* [What you have to do]: Restate the listing below word for word, and leave its pictures behind.

* [Data provided]:
Start of Block

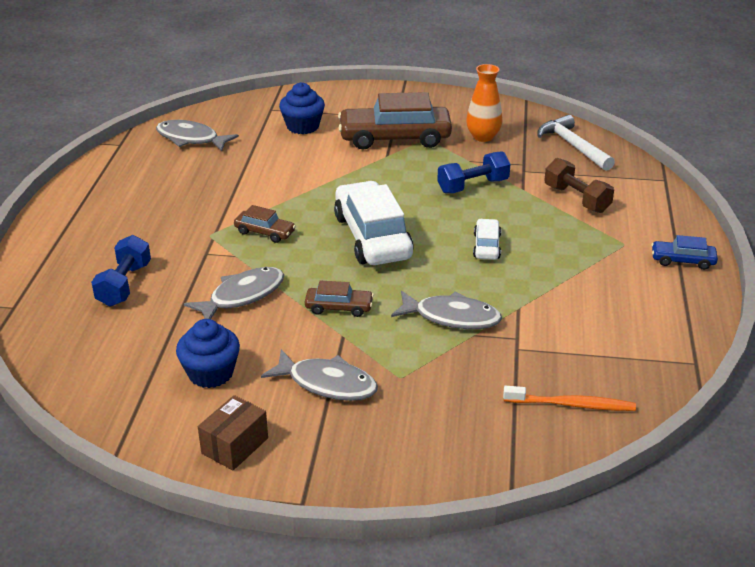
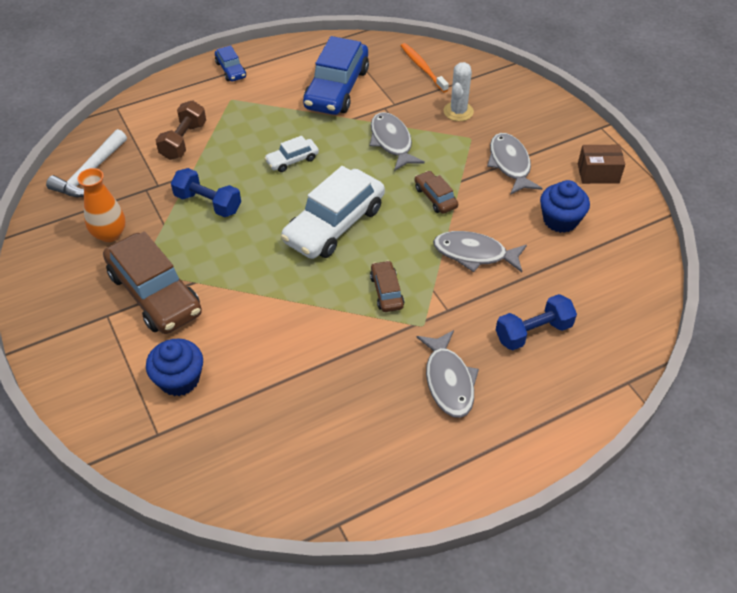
camera: 125 degrees left, 15 degrees up
(191, 139) = (276, 462): grey fish -> grey fish (448, 381)
(456, 391) = (458, 111): none -> white cactus
(584, 318) = (337, 88): none -> blue car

End of Block

* [Task answer]:
camera: 125 degrees left, 15 degrees up
(191, 139) = (276, 462): grey fish -> grey fish (448, 381)
(456, 391) = (458, 111): none -> white cactus
(584, 318) = (337, 88): none -> blue car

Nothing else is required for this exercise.